◆ EXERCISE REQUIREMENTS ◆
Copy each line below that contains "none".

◆ RECORDED INFORMATION ◆
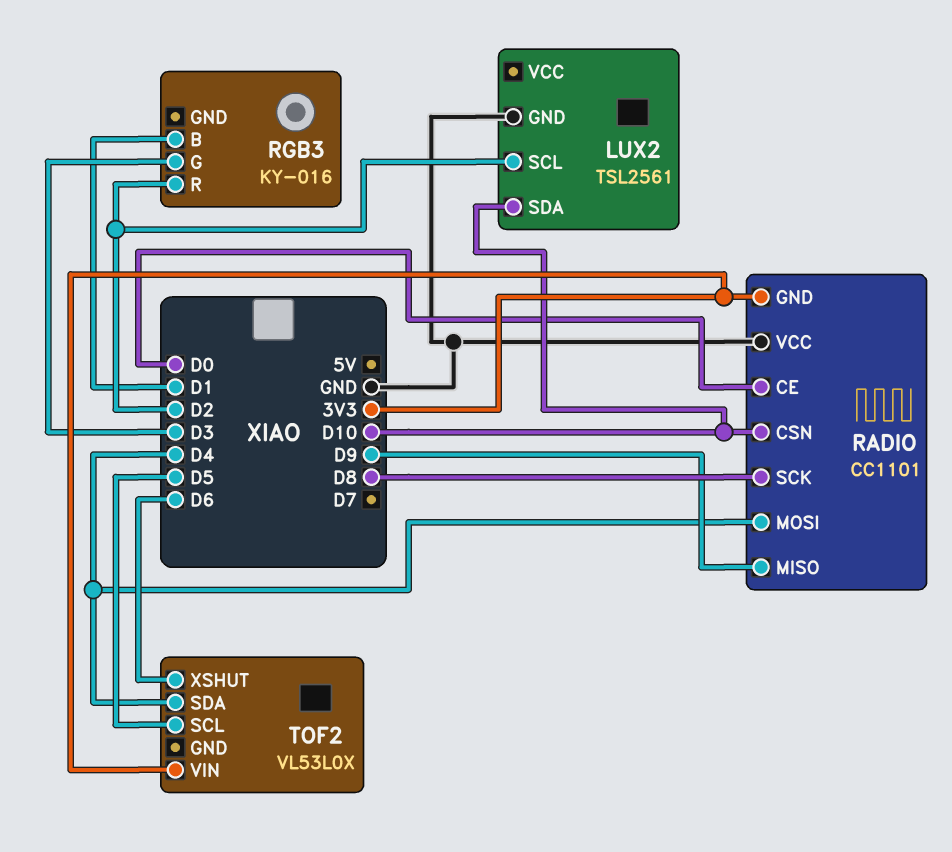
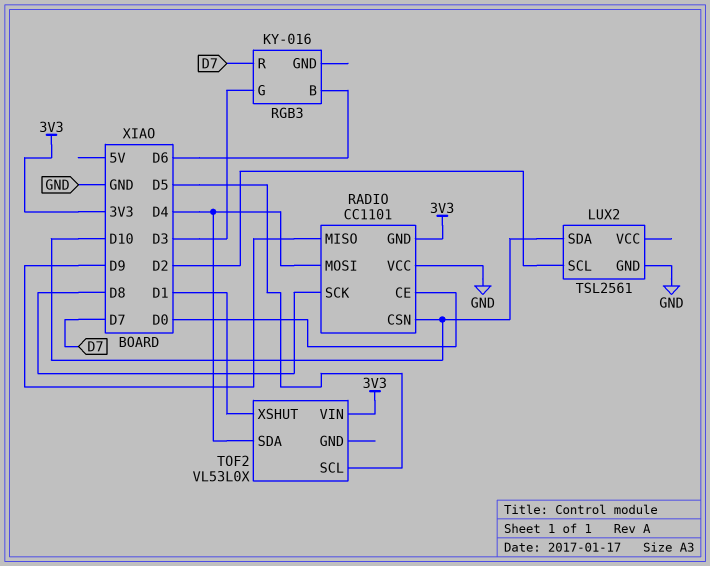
RGB3 pin B: D1 -> D6
RGB3 pin R: D2 -> D7
TOF2 pin XSHUT: D6 -> D1

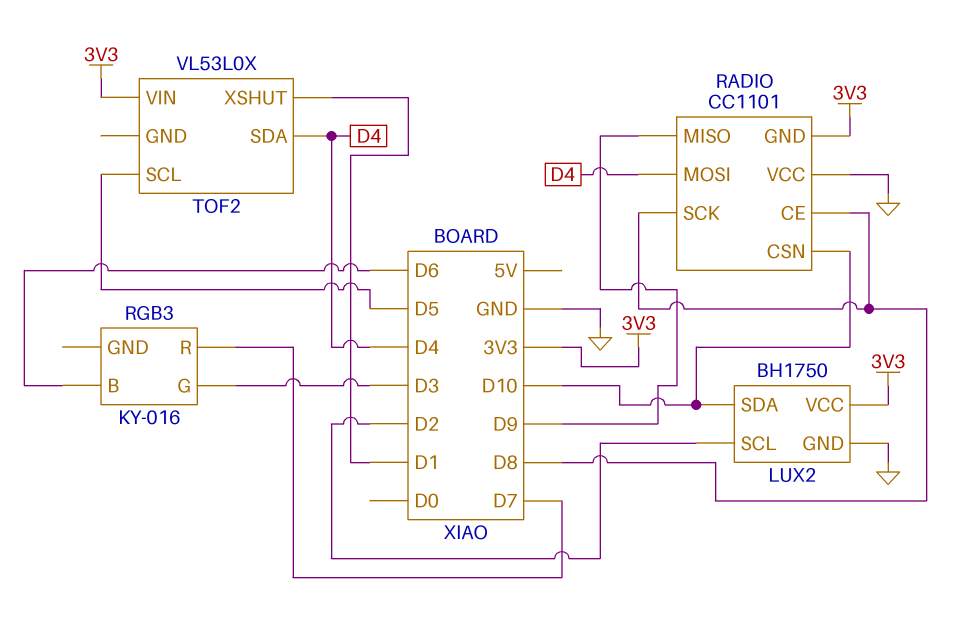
LUX2: TSL2561 -> BH1750
LUX2 pin VCC: none -> 3V3
RADIO pin CE: D0 -> D8

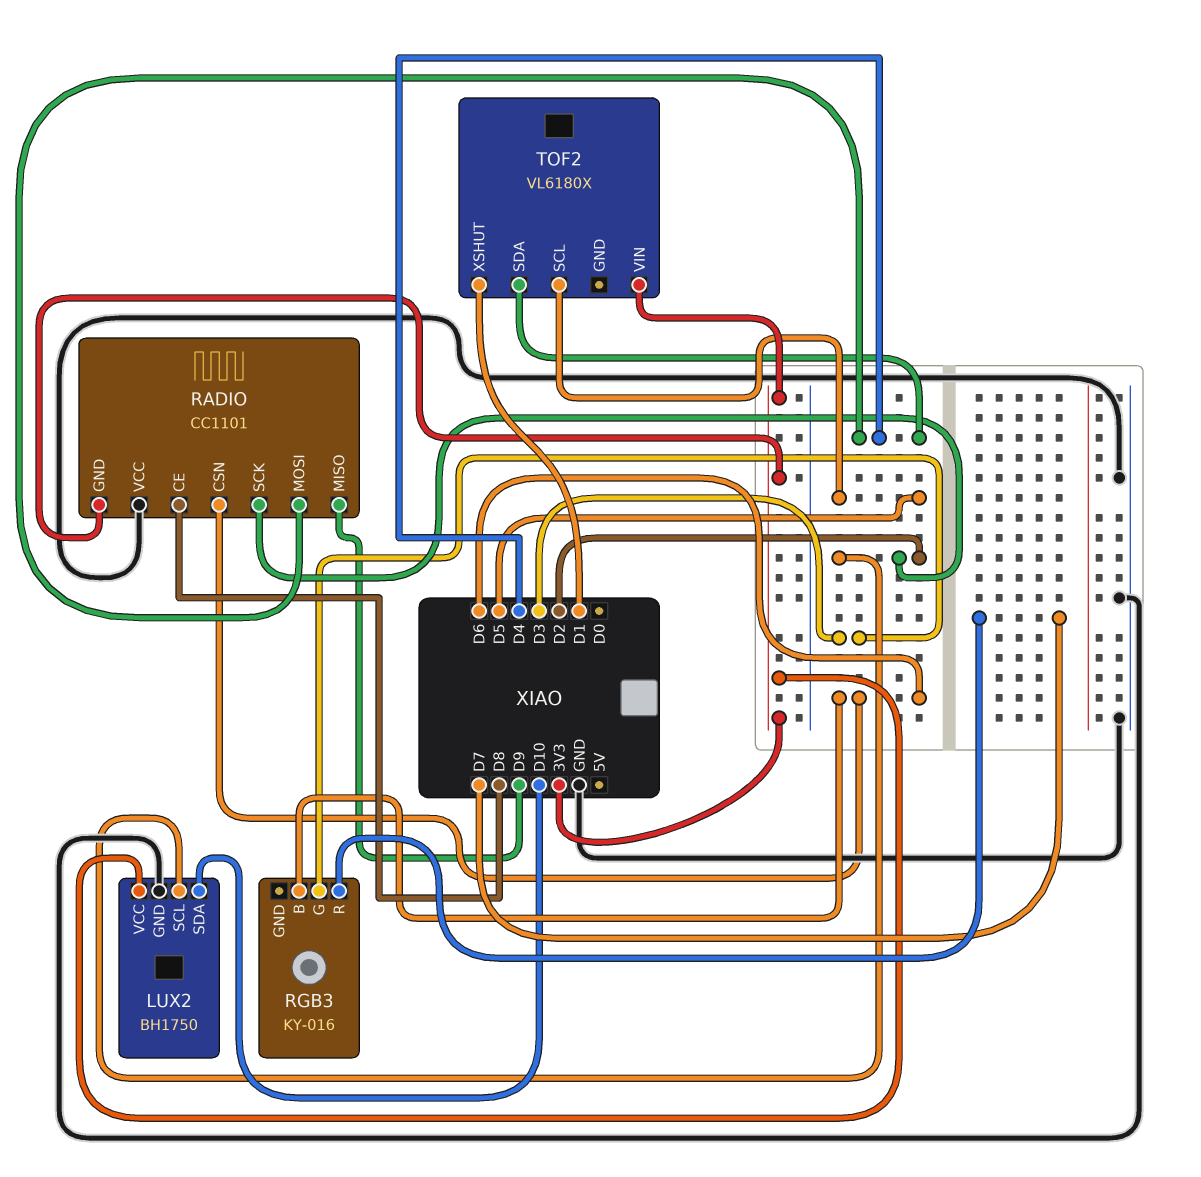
RADIO pin CSN: D10 -> D6
RADIO pin SCK: D8 -> D2
TOF2: VL53L0X -> VL6180X

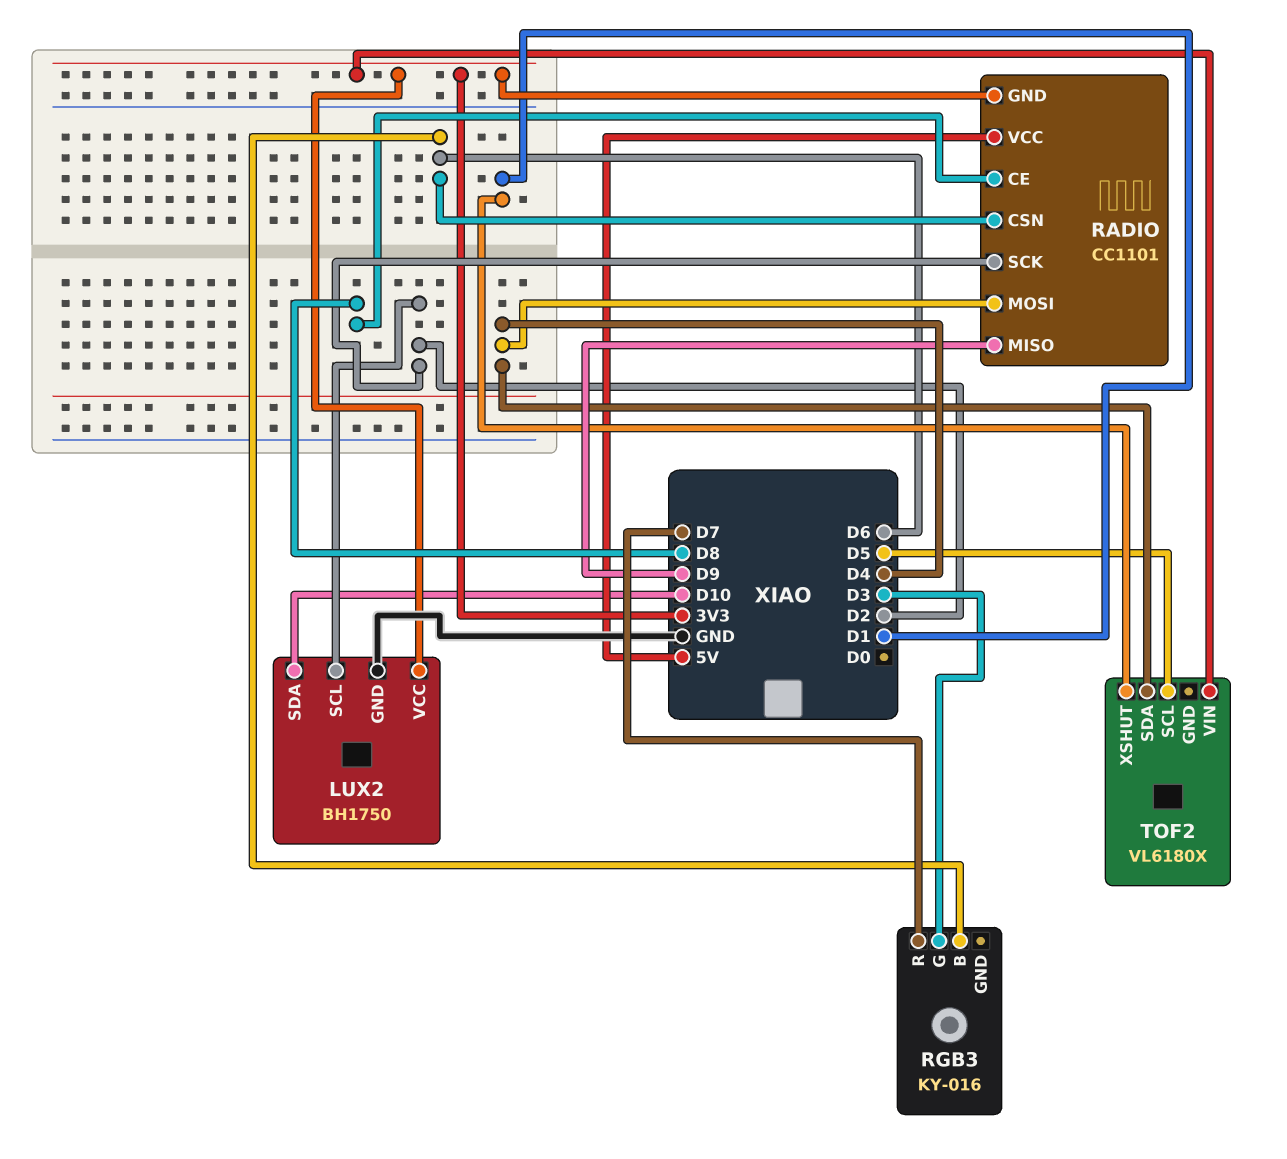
RADIO pin VCC: GND -> 5V

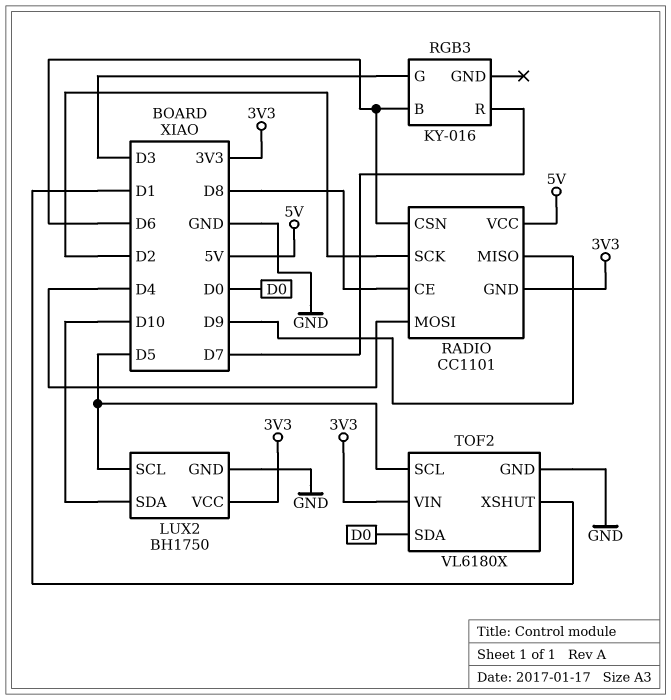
LUX2 pin SCL: D2 -> D5
TOF2 pin GND: none -> GND
TOF2 pin SDA: D4 -> D0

◆ SOLUTION ◆
LUX2 pin VCC: none -> 3V3
TOF2 pin GND: none -> GND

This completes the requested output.